WORK TASK -> Go to the line in the entries below that holds "red spray bottle" and repeat exactly from there through the line that holds "75 degrees clockwise |", inclusive.

Object change descriptions ->
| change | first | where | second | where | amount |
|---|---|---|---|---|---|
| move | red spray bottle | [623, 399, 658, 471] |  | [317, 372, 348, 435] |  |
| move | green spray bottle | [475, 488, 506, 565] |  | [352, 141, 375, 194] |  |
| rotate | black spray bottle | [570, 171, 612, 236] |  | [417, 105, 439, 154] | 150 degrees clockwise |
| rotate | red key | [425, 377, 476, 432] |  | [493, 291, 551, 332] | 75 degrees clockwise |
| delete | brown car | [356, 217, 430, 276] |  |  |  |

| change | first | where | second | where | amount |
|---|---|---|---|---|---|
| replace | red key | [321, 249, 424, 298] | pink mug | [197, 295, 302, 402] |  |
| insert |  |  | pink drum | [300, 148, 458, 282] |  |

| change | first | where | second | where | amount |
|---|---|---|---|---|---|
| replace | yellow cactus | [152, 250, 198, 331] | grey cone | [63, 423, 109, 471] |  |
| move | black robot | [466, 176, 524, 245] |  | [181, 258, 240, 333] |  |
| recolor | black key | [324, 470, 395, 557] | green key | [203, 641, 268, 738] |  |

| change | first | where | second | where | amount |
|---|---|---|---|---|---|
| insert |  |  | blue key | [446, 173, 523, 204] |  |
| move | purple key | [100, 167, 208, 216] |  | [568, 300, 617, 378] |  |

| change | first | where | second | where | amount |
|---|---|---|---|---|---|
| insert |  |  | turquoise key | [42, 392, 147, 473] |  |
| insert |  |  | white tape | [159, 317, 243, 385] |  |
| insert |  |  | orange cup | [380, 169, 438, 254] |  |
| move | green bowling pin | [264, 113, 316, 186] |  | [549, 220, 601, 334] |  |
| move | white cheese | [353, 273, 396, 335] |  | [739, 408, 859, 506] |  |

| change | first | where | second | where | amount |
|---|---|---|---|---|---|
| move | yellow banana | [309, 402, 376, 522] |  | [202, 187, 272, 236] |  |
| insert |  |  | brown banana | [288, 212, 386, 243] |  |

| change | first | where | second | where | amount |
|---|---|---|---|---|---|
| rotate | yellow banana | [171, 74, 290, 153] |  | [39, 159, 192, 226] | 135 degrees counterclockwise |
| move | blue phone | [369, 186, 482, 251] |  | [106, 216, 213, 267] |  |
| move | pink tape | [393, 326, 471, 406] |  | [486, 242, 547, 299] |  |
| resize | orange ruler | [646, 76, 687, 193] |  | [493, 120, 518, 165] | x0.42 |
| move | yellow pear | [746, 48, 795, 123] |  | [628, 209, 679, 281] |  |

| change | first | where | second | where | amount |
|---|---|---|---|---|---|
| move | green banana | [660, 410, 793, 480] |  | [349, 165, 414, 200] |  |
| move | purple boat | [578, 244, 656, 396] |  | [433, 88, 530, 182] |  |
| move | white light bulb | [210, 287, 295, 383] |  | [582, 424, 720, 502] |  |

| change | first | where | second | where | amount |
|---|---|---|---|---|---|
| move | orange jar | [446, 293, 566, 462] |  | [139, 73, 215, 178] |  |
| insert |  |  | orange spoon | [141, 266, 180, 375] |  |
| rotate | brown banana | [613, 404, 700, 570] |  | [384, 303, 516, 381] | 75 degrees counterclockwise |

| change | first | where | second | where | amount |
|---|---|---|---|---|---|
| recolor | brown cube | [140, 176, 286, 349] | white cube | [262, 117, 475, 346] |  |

ANSWER SPACE ->
| move | red spray bottle | [623, 399, 658, 471] |  | [317, 372, 348, 435] |  |
| move | green spray bottle | [475, 488, 506, 565] |  | [352, 141, 375, 194] |  |
| rotate | black spray bottle | [570, 171, 612, 236] |  | [417, 105, 439, 154] | 150 degrees clockwise |
| rotate | red key | [425, 377, 476, 432] |  | [493, 291, 551, 332] | 75 degrees clockwise |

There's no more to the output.